*** Opening Listed records ***

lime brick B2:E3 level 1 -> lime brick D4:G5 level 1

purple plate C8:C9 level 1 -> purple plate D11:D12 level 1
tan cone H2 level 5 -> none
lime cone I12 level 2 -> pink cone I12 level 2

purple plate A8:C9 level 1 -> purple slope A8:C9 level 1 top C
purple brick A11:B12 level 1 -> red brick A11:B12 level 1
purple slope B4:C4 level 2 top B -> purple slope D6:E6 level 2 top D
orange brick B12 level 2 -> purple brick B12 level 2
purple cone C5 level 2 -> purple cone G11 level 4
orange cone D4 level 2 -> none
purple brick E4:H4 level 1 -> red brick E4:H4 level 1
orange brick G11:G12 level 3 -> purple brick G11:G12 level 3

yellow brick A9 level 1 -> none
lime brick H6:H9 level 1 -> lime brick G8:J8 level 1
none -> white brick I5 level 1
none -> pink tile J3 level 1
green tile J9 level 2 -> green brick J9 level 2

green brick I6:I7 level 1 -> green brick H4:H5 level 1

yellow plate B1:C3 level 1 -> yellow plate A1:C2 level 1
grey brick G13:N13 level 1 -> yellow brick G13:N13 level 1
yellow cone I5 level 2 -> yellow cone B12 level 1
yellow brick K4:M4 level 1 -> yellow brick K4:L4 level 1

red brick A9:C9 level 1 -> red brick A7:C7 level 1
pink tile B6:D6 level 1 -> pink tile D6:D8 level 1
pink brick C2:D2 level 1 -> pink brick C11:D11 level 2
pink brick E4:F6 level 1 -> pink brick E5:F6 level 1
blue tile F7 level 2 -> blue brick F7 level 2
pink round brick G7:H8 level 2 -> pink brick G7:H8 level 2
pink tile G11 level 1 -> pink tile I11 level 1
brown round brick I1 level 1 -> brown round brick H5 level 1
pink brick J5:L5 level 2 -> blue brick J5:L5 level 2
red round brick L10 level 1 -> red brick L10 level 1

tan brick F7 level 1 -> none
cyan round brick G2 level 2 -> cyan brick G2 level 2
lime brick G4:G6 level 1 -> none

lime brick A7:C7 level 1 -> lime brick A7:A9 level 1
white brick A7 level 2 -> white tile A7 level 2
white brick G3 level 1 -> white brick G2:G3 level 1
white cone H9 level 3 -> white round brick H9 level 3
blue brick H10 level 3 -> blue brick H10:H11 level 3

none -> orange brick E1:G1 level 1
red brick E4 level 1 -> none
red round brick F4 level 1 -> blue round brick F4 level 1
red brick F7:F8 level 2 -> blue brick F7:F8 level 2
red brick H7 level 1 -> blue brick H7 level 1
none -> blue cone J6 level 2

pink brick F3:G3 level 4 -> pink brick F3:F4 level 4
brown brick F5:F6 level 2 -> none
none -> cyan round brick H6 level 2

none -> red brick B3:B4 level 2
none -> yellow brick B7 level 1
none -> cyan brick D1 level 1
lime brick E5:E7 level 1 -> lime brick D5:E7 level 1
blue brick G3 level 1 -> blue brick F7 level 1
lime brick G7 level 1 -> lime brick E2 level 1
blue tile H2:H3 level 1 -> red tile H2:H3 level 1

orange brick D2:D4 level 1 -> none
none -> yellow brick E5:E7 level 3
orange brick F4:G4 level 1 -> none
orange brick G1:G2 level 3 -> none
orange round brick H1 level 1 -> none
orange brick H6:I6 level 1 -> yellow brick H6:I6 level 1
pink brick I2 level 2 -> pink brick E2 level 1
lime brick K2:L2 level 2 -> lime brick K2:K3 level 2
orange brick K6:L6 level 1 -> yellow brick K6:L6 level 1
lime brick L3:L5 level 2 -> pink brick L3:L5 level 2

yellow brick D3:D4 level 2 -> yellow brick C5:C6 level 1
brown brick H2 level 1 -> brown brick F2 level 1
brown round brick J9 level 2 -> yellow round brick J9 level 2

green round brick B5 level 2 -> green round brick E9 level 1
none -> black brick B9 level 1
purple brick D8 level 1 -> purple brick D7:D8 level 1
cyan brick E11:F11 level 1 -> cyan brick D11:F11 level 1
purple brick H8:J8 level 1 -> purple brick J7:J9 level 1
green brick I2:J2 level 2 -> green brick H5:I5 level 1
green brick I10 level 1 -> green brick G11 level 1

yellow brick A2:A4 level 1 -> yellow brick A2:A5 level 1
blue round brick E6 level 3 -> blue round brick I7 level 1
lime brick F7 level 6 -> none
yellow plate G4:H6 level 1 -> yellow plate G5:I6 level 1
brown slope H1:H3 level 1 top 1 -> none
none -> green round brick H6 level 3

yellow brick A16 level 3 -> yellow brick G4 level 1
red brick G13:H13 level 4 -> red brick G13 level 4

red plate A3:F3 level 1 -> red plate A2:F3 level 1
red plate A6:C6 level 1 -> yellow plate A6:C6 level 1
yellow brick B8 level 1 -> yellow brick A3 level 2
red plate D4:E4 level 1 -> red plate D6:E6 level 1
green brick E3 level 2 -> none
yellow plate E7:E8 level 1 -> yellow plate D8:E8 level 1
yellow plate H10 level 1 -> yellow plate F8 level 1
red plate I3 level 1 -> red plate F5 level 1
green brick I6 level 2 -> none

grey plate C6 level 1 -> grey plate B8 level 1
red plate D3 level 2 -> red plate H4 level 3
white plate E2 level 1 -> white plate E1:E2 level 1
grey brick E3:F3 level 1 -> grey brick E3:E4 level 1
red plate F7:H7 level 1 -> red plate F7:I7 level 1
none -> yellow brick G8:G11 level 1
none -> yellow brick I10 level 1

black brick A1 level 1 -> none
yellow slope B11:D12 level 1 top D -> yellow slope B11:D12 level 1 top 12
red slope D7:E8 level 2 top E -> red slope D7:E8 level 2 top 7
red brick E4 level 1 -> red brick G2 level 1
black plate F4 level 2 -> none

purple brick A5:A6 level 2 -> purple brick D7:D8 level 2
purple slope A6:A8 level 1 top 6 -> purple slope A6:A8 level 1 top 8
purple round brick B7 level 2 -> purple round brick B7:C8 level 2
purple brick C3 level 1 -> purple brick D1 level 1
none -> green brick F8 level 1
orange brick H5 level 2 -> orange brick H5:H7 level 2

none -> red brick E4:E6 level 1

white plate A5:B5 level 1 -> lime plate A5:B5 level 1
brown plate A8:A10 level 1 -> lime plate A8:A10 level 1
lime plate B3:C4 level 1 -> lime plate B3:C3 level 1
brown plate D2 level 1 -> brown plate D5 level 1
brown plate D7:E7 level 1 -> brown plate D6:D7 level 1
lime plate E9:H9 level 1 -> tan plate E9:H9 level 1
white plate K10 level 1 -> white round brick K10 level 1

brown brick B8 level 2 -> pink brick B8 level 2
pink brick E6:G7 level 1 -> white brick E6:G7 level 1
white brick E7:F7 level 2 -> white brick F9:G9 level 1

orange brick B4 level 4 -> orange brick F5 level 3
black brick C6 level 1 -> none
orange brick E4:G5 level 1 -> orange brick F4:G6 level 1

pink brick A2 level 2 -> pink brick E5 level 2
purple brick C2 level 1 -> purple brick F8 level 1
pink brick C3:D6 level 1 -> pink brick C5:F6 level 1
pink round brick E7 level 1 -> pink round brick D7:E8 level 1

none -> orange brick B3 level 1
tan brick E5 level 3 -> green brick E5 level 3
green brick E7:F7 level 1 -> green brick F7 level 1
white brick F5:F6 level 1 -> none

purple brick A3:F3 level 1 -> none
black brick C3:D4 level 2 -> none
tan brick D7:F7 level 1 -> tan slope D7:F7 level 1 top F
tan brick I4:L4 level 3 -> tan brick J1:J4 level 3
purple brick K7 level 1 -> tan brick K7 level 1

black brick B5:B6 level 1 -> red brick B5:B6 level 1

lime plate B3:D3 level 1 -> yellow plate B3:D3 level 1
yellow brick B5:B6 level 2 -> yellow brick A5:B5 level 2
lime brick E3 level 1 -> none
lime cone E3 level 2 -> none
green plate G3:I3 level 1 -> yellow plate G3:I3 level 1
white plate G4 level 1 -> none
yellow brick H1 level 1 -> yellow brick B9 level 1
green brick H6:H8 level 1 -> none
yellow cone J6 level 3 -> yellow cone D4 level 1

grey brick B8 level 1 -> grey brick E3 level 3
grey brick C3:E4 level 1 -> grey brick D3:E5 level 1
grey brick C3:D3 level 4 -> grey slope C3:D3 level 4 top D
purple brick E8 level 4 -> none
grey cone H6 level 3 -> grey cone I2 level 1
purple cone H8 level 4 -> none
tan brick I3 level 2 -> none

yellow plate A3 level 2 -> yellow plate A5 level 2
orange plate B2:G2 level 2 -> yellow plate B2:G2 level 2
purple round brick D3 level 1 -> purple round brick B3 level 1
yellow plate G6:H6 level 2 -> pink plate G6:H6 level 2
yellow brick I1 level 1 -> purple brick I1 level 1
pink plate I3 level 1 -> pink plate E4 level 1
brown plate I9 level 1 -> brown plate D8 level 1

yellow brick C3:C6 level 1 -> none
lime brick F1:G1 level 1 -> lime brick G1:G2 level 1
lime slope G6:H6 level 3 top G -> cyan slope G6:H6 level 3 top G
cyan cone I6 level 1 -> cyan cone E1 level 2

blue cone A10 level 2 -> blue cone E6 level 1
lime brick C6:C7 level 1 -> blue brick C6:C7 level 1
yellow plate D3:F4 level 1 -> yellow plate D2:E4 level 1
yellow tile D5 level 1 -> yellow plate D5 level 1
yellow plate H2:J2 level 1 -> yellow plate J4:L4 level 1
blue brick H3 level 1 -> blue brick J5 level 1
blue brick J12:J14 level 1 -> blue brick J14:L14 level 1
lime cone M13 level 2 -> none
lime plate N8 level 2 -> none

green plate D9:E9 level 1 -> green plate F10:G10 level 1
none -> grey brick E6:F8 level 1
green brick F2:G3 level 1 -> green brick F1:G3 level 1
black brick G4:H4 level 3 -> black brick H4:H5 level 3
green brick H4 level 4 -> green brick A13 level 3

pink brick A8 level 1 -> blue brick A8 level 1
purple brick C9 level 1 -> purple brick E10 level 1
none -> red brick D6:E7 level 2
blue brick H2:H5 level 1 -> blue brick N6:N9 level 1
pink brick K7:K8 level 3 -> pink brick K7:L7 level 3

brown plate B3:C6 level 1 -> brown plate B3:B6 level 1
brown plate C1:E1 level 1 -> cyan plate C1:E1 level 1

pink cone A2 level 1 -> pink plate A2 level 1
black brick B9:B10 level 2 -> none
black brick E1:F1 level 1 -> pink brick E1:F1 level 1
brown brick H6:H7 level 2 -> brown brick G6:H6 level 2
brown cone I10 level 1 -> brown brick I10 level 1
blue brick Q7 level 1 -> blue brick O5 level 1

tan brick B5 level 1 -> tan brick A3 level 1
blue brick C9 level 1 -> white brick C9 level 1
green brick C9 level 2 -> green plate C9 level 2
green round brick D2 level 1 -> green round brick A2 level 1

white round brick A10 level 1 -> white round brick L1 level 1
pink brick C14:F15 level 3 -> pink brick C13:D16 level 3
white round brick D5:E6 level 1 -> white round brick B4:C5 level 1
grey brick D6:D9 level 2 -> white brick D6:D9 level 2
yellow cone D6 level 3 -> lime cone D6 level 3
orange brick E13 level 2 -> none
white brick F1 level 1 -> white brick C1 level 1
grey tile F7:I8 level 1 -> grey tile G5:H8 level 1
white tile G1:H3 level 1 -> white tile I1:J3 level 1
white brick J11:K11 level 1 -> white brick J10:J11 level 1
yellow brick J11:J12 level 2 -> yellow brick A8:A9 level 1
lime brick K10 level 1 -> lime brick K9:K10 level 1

*** Closing Listed records ***

Task
Copy out the lines above exactly, beginning at the one that contains "yellow plate H10" and ending at the one that contains "black brick A1 level 1 -> none".

Output of the task
yellow plate H10 level 1 -> yellow plate F8 level 1
red plate I3 level 1 -> red plate F5 level 1
green brick I6 level 2 -> none

grey plate C6 level 1 -> grey plate B8 level 1
red plate D3 level 2 -> red plate H4 level 3
white plate E2 level 1 -> white plate E1:E2 level 1
grey brick E3:F3 level 1 -> grey brick E3:E4 level 1
red plate F7:H7 level 1 -> red plate F7:I7 level 1
none -> yellow brick G8:G11 level 1
none -> yellow brick I10 level 1

black brick A1 level 1 -> none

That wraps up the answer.